● **Description of the task**
An exact, complete copy of the entries is needed, with the pictures left out.

● **Data entries**
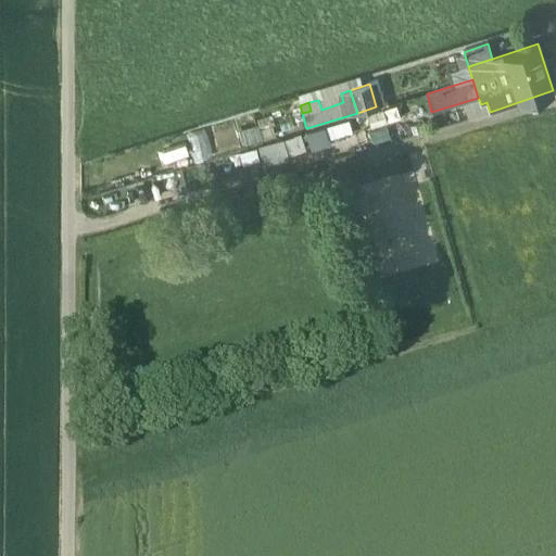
[(350,121),(325,128),(328,139),(353,130),(350,121)]
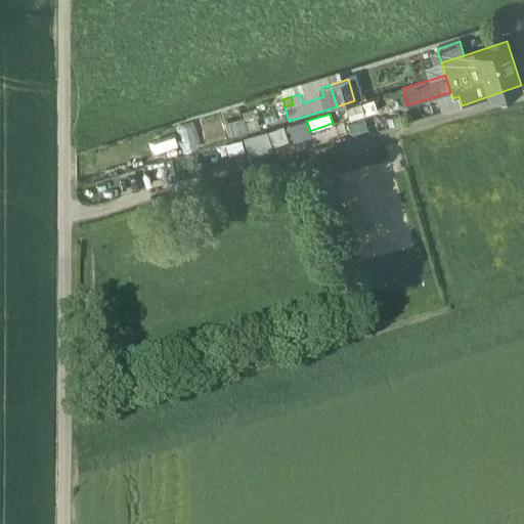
[(243,119),(226,124),(231,138),(259,129),(256,121),(245,124),(243,119)]
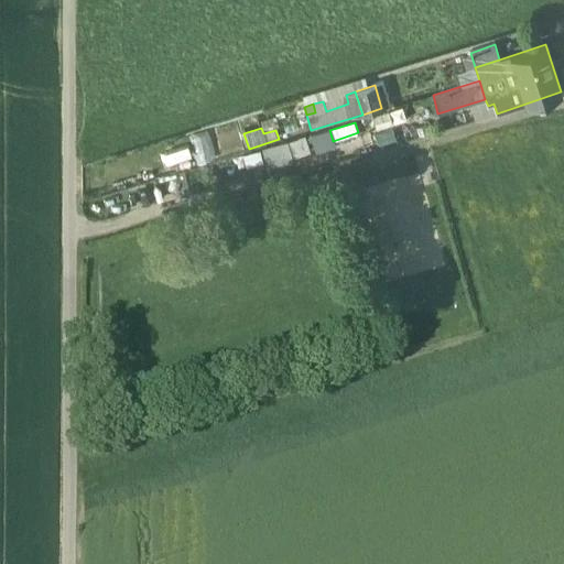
[(329,130),(311,137),(314,147),(333,141),(329,130)]
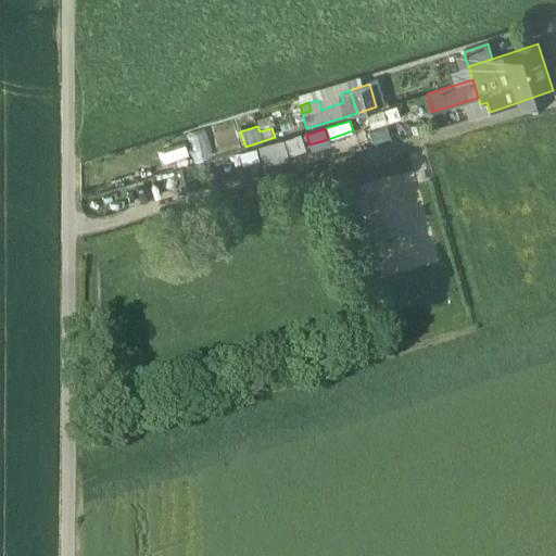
[(307,150),(301,135),(258,149),(265,168),(290,160),(289,156),(307,150)]
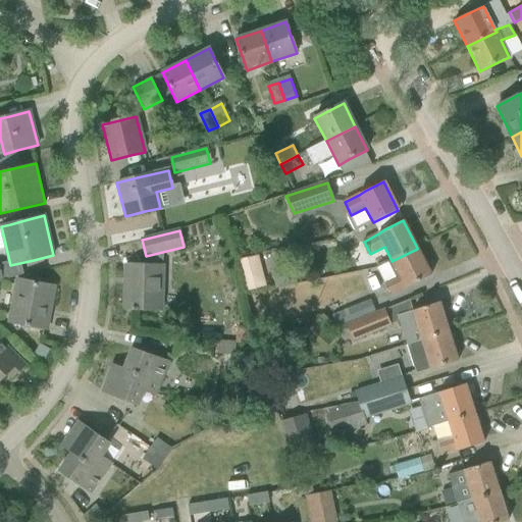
[(431,275),(417,248),(417,249),(392,261),(377,268),(384,282),(392,296),(413,284),(431,275)]
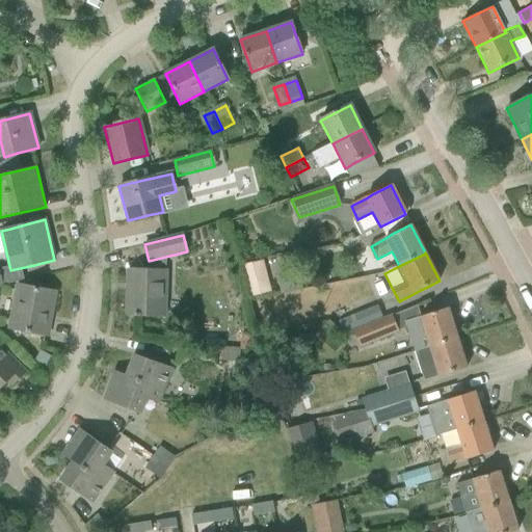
[(267,291),(259,260),(239,265),(247,296),(267,291)]
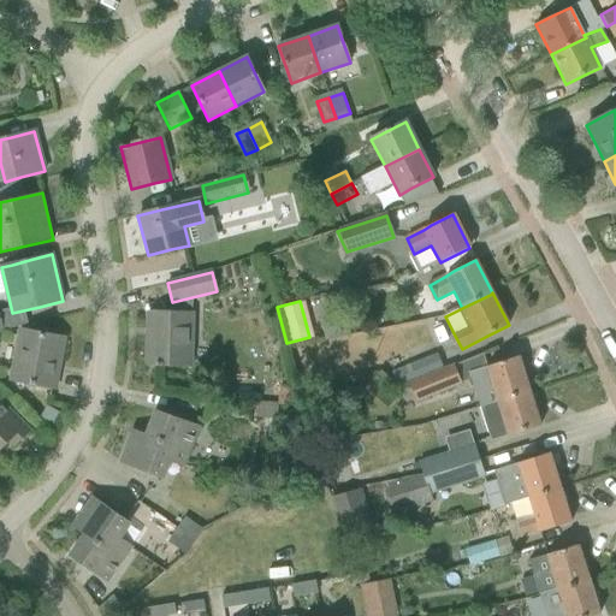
[(157,367),(163,367),(163,365),(190,366),(193,315),(172,314),(148,313),(147,363),(157,365),(157,367)]
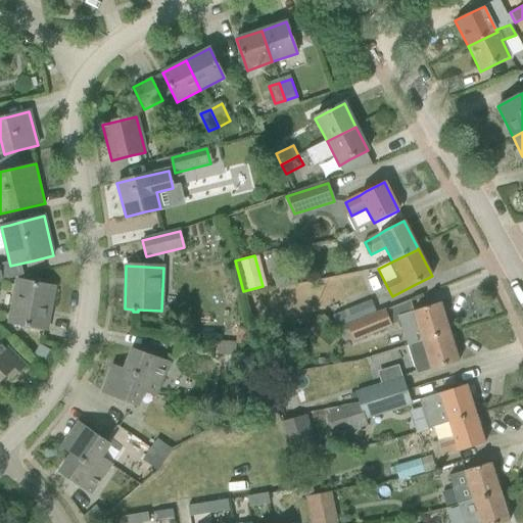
[(9,323),(46,330),(54,287),(17,280),(9,323)]
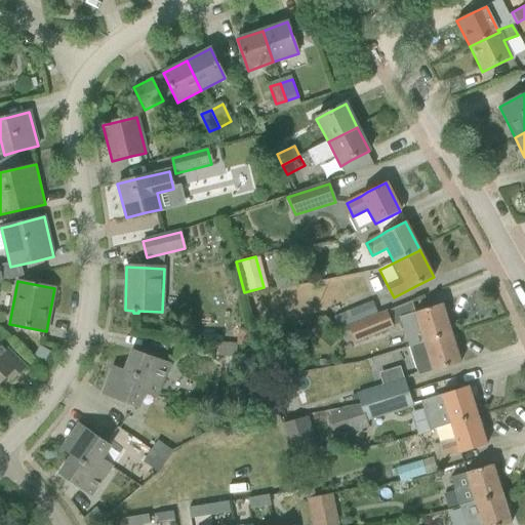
[(349,327),(378,315),(373,301),(334,318),(338,330),(345,328),(345,329),(349,328),(349,327)]
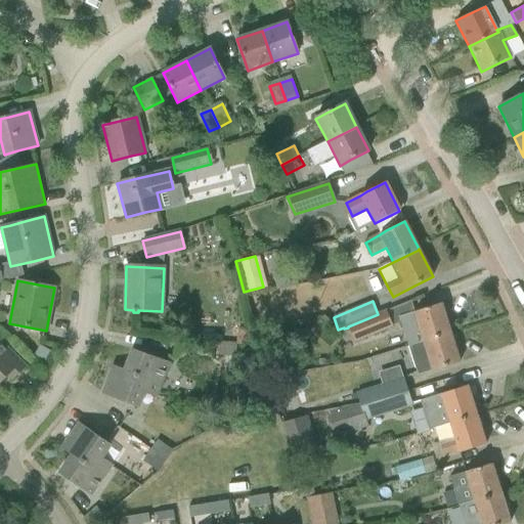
[(450,333),(441,304),(422,310),(415,312),(399,317),(403,332),(419,326),(424,342),(450,333)]
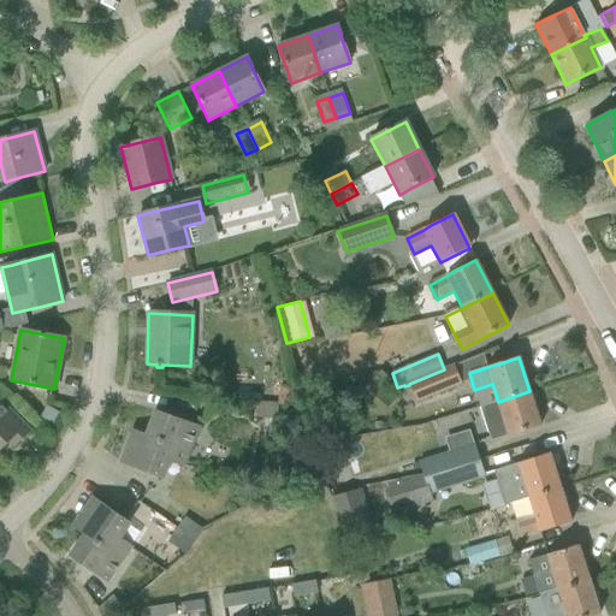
[(409,384),(409,385),(416,402),(461,384),(454,366),(444,369),(409,384)]
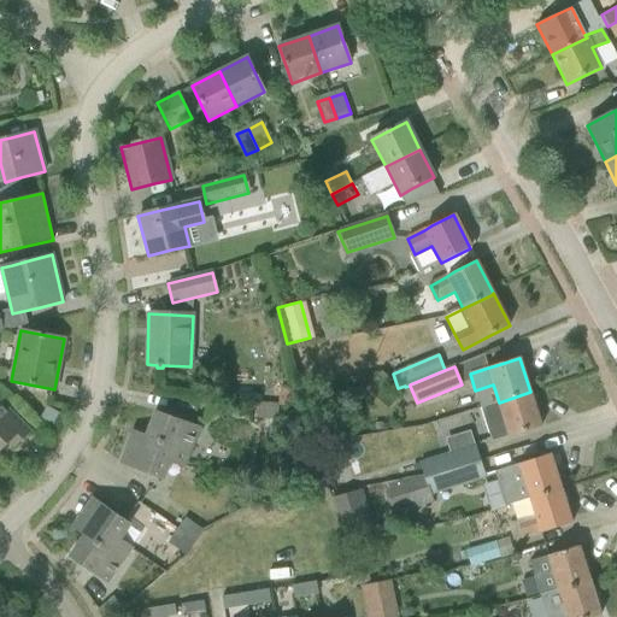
[(281,391),(278,406),(305,409),(300,392),(281,391)]
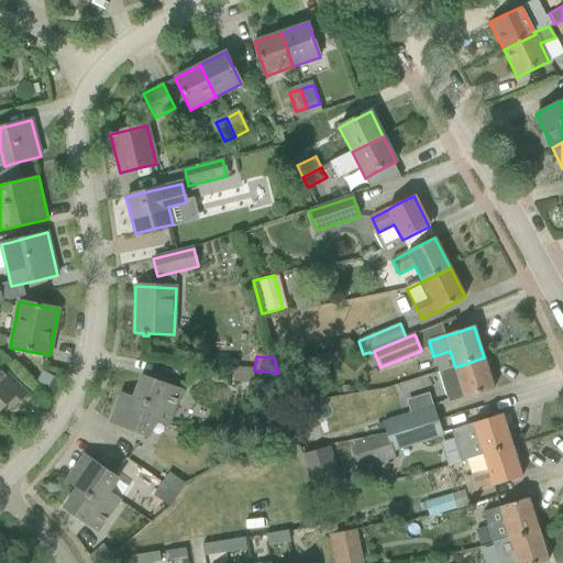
[(484,357),(455,367),(439,373),(443,389),(448,404),(494,389),(484,357)]
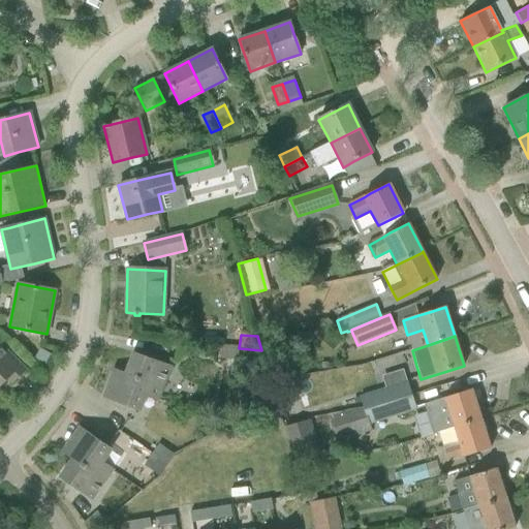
[(24,370),(0,347),(0,346),(0,383),(7,377),(11,381),(24,370)]
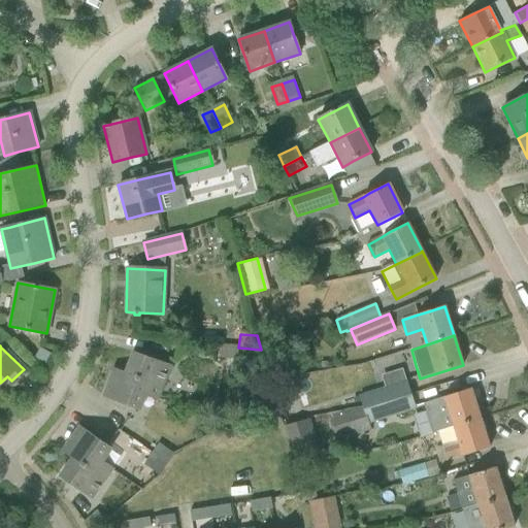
[(238,348),(221,347),(220,359),(237,361),(238,348)]
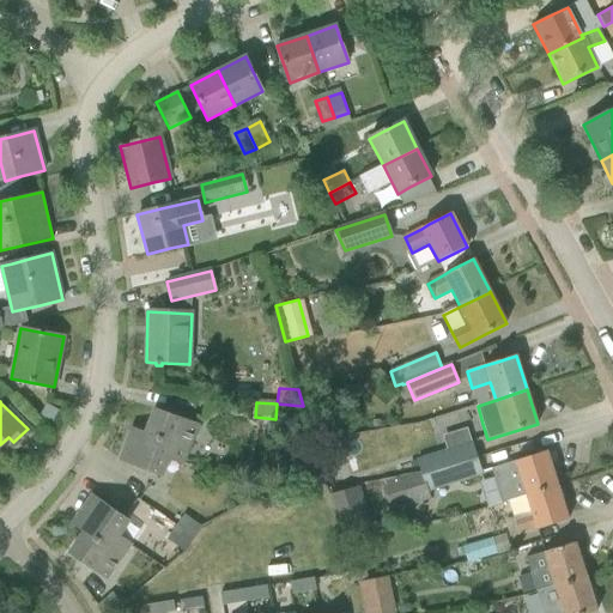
[(47,405),(41,417),(52,423),(59,412),(47,405)]
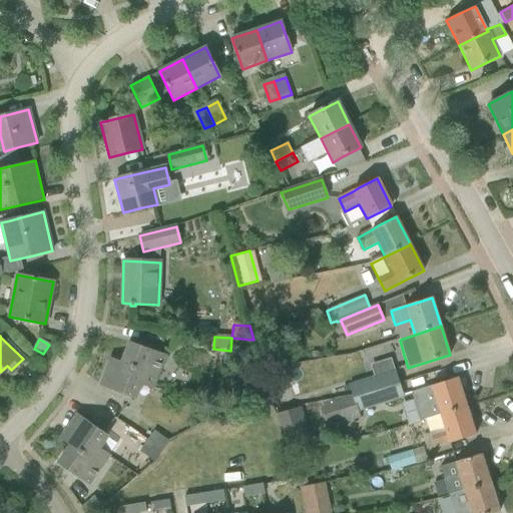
[(165,356),(147,350),(128,343),(121,363),(142,371),(137,383),(153,389),(165,356)]
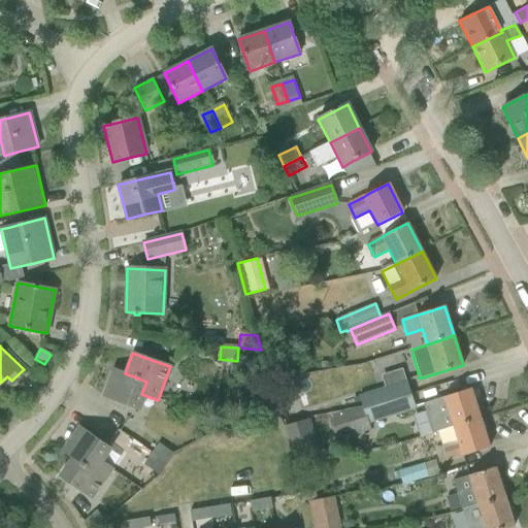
[(134,415),(141,394),(146,382),(125,373),(113,369),(103,396),(114,400),(112,407),(131,415),(134,415)]
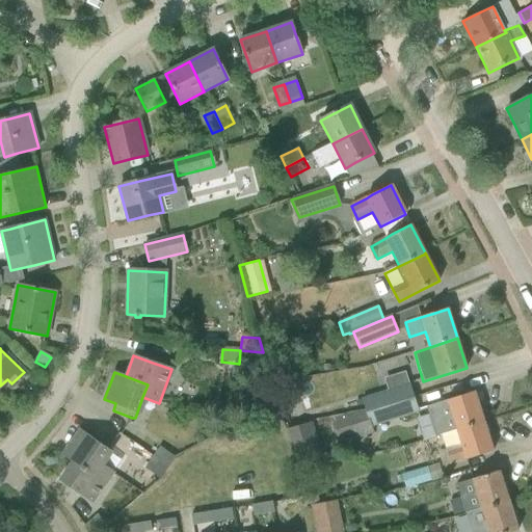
[(408,383),(362,399),(366,413),(381,408),(414,398),(408,383)]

● **Task output**
[(350,121),(325,128),(328,139),(353,130),(350,121)]
[(243,119),(226,124),(231,138),(259,129),(256,121),(245,124),(243,119)]
[(329,130),(311,137),(314,147),(333,141),(329,130)]
[(307,150),(301,135),(258,149),(265,168),(290,160),(289,156),(307,150)]
[(431,275),(417,248),(417,249),(392,261),(377,268),(384,282),(392,296),(413,284),(431,275)]
[(267,291),(259,260),(239,265),(247,296),(267,291)]
[(157,367),(163,367),(163,365),(190,366),(193,315),(172,314),(148,313),(147,363),(157,365),(157,367)]
[(9,323),(46,330),(54,287),(17,280),(9,323)]
[(349,327),(378,315),(373,301),(334,318),(338,330),(345,328),(345,329),(349,328),(349,327)]
[(450,333),(441,304),(422,310),(415,312),(399,317),(403,332),(419,326),(424,342),(450,333)]
[(409,384),(409,385),(416,402),(461,384),(454,366),(444,369),(409,384)]
[(281,391),(278,406),(305,409),(300,392),(281,391)]
[(484,357),(455,367),(439,373),(443,389),(448,404),(494,389),(484,357)]
[(24,370),(0,347),(0,346),(0,383),(7,377),(11,381),(24,370)]
[(238,348),(221,347),(220,359),(237,361),(238,348)]
[(47,405),(41,417),(52,423),(59,412),(47,405)]
[(165,356),(147,350),(128,343),(121,363),(142,371),(137,383),(153,389),(165,356)]
[(134,415),(141,394),(146,382),(125,373),(113,369),(103,396),(114,400),(112,407),(131,415),(134,415)]
[(408,383),(362,399),(366,413),(381,408),(414,398),(408,383)]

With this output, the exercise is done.